Items from a data source:
•••••
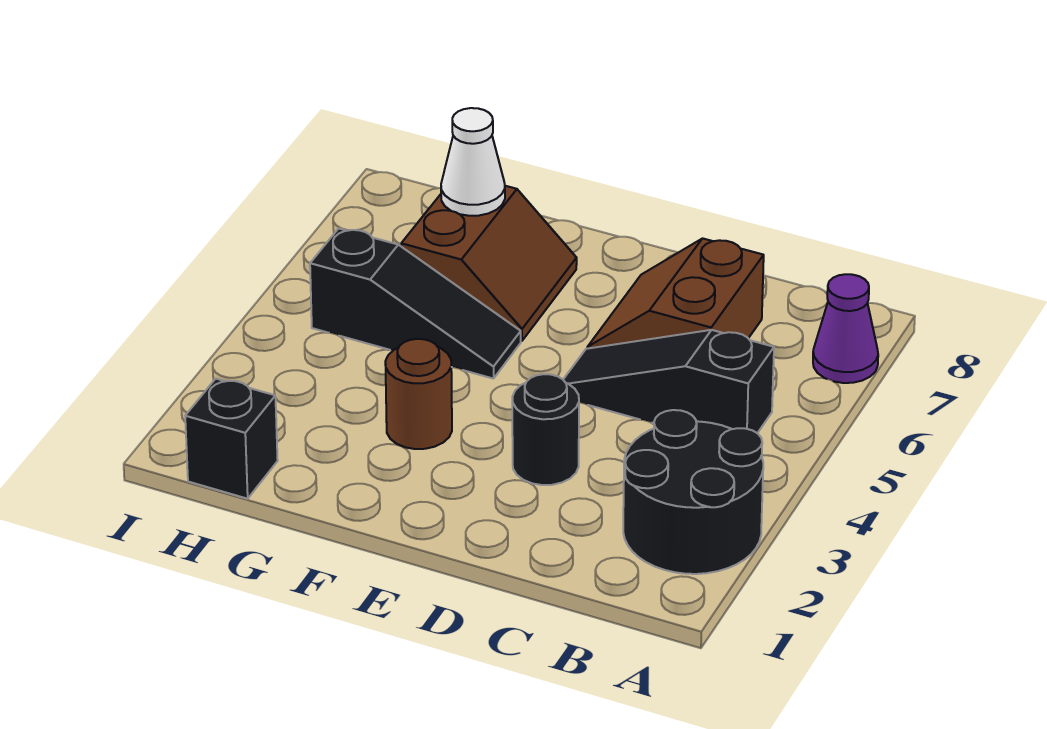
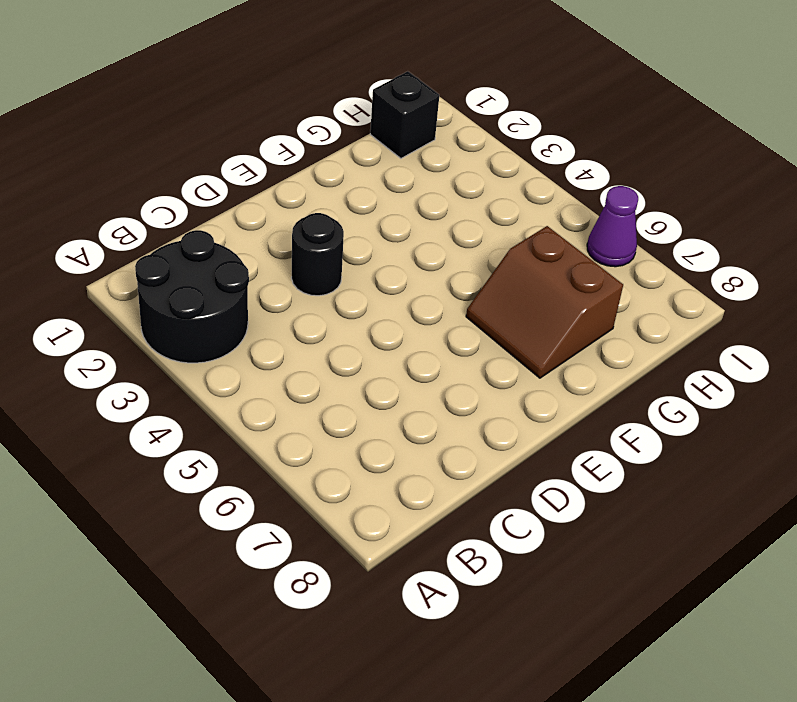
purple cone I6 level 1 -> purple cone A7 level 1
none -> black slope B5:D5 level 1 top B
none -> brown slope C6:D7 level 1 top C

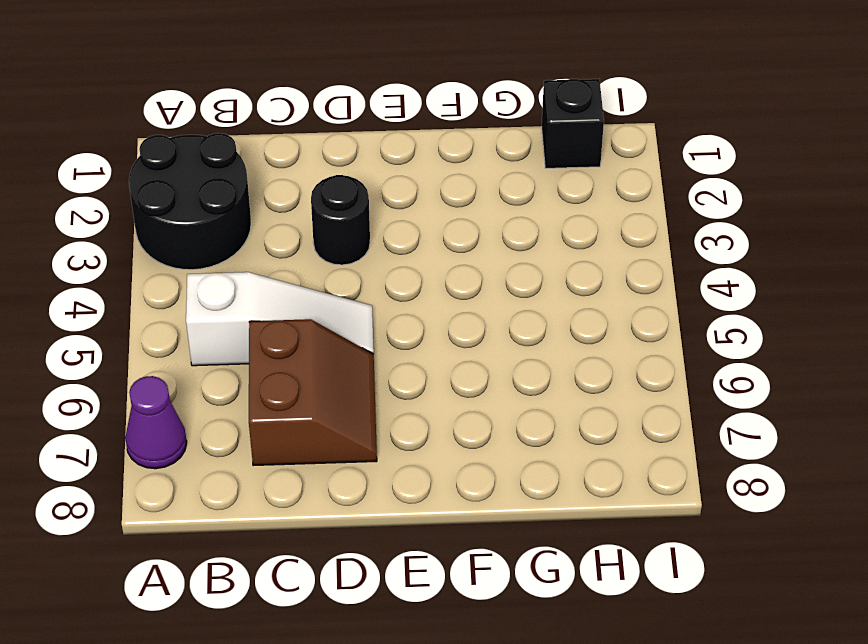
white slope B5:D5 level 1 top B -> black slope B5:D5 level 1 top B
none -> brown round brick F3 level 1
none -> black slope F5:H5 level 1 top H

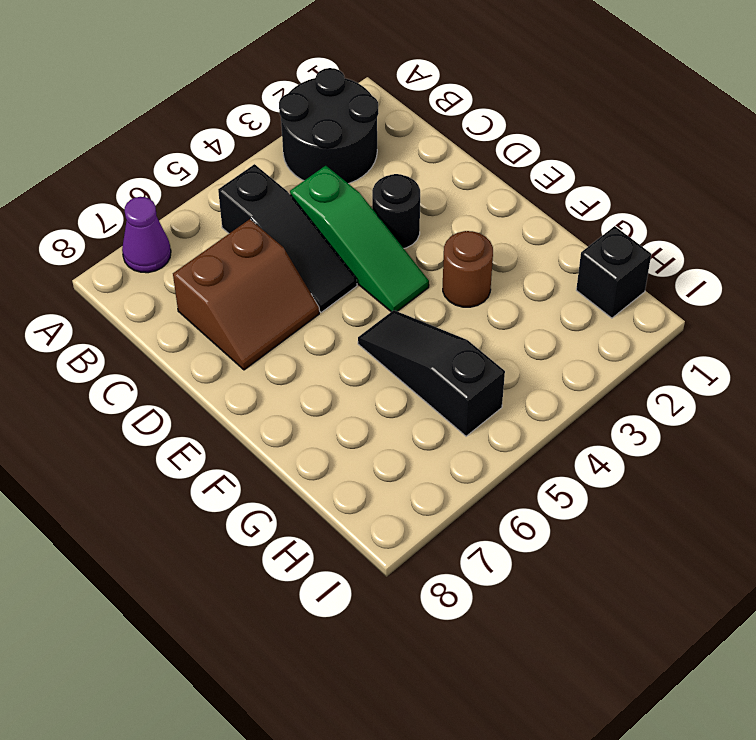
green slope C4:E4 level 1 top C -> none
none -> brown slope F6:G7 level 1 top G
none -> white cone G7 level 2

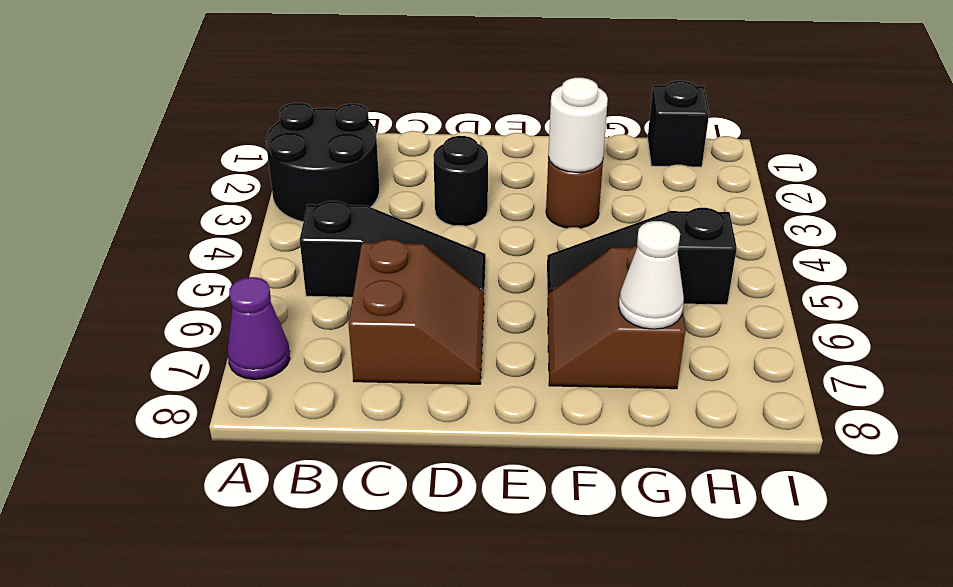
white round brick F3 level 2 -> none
•••••
▸ What to do
A word-for-word copy of the data above is needed, one that omits the pictures.

▸ Response box
purple cone I6 level 1 -> purple cone A7 level 1
none -> black slope B5:D5 level 1 top B
none -> brown slope C6:D7 level 1 top C

white slope B5:D5 level 1 top B -> black slope B5:D5 level 1 top B
none -> brown round brick F3 level 1
none -> black slope F5:H5 level 1 top H

green slope C4:E4 level 1 top C -> none
none -> brown slope F6:G7 level 1 top G
none -> white cone G7 level 2

white round brick F3 level 2 -> none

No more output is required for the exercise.